Assigned task: For this exercise, transcribe the records below without changing a word.

Extracted records:
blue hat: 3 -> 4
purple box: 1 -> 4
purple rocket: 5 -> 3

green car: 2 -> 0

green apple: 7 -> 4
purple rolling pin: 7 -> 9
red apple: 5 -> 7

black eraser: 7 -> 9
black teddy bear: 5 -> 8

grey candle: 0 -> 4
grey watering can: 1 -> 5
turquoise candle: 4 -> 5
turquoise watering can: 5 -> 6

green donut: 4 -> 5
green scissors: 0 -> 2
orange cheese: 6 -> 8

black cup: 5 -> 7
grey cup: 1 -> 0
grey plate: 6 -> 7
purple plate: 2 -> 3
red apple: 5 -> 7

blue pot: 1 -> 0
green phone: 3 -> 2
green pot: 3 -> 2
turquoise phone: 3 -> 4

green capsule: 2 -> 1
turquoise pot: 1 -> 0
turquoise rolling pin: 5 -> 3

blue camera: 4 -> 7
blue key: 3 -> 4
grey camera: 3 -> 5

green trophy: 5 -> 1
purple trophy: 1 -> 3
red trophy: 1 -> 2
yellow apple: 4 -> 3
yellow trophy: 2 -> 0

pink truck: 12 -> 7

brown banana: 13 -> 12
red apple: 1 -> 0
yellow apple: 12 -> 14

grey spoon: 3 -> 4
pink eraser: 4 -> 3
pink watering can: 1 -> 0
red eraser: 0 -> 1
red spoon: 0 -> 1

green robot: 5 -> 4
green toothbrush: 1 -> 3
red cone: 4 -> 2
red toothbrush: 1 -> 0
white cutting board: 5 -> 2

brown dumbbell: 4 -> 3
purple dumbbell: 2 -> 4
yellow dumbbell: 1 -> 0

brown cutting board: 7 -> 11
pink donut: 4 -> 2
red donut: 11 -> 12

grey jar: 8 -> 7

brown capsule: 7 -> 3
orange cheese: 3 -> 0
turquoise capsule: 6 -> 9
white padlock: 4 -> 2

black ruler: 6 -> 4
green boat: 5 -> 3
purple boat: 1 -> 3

The answer:
blue hat: 3 -> 4
purple box: 1 -> 4
purple rocket: 5 -> 3

green car: 2 -> 0

green apple: 7 -> 4
purple rolling pin: 7 -> 9
red apple: 5 -> 7

black eraser: 7 -> 9
black teddy bear: 5 -> 8

grey candle: 0 -> 4
grey watering can: 1 -> 5
turquoise candle: 4 -> 5
turquoise watering can: 5 -> 6

green donut: 4 -> 5
green scissors: 0 -> 2
orange cheese: 6 -> 8

black cup: 5 -> 7
grey cup: 1 -> 0
grey plate: 6 -> 7
purple plate: 2 -> 3
red apple: 5 -> 7

blue pot: 1 -> 0
green phone: 3 -> 2
green pot: 3 -> 2
turquoise phone: 3 -> 4

green capsule: 2 -> 1
turquoise pot: 1 -> 0
turquoise rolling pin: 5 -> 3

blue camera: 4 -> 7
blue key: 3 -> 4
grey camera: 3 -> 5

green trophy: 5 -> 1
purple trophy: 1 -> 3
red trophy: 1 -> 2
yellow apple: 4 -> 3
yellow trophy: 2 -> 0

pink truck: 12 -> 7

brown banana: 13 -> 12
red apple: 1 -> 0
yellow apple: 12 -> 14

grey spoon: 3 -> 4
pink eraser: 4 -> 3
pink watering can: 1 -> 0
red eraser: 0 -> 1
red spoon: 0 -> 1

green robot: 5 -> 4
green toothbrush: 1 -> 3
red cone: 4 -> 2
red toothbrush: 1 -> 0
white cutting board: 5 -> 2

brown dumbbell: 4 -> 3
purple dumbbell: 2 -> 4
yellow dumbbell: 1 -> 0

brown cutting board: 7 -> 11
pink donut: 4 -> 2
red donut: 11 -> 12

grey jar: 8 -> 7

brown capsule: 7 -> 3
orange cheese: 3 -> 0
turquoise capsule: 6 -> 9
white padlock: 4 -> 2

black ruler: 6 -> 4
green boat: 5 -> 3
purple boat: 1 -> 3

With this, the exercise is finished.